Task description:
Print each line below, unchanged, starting with the line that contains "Locate an element on the screen. This" and ending with the final line, both included.

(Collected data)
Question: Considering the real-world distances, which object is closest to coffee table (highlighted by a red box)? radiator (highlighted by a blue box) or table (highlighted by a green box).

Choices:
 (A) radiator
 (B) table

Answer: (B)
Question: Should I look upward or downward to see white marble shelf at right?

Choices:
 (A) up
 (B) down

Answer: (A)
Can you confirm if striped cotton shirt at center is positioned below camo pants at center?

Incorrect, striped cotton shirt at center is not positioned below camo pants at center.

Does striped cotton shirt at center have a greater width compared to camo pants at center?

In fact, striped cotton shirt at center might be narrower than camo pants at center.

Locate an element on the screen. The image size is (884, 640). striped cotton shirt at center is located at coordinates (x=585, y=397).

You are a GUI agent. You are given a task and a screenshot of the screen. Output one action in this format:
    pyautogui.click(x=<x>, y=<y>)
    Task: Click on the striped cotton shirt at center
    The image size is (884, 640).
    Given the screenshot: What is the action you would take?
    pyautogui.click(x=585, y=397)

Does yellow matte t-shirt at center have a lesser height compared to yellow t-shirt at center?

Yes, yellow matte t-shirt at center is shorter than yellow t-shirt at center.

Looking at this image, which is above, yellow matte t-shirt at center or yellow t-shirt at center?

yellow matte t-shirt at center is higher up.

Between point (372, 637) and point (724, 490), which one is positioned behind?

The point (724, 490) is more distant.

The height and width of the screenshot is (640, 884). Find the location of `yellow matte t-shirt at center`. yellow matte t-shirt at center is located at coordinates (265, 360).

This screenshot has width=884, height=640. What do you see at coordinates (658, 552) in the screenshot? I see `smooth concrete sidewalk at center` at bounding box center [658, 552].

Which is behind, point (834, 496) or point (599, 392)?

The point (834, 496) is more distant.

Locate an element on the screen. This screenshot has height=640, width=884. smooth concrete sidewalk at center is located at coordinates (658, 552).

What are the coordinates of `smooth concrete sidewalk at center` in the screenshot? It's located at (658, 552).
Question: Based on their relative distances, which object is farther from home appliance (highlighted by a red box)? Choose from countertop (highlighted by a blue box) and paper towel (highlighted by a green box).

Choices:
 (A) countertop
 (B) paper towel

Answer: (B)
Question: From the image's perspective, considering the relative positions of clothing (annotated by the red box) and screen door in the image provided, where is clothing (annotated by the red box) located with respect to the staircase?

Task answer:
Locate an element on the screen. This screenshot has height=640, width=884. smooth concrete sidewalk at center is located at coordinates (658, 552).

What are the coordinates of `smooth concrete sidewalk at center` in the screenshot? It's located at (658, 552).
Question: Based on their relative distances, which object is farther from home appliance (highlighted by a red box)? Choose from countertop (highlighted by a blue box) and paper towel (highlighted by a green box).

Choices:
 (A) countertop
 (B) paper towel

Answer: (B)
Question: From the image's perspective, considering the relative positions of clothing (annotated by the red box) and screen door in the image provided, where is clothing (annotated by the red box) located with respect to the staircase?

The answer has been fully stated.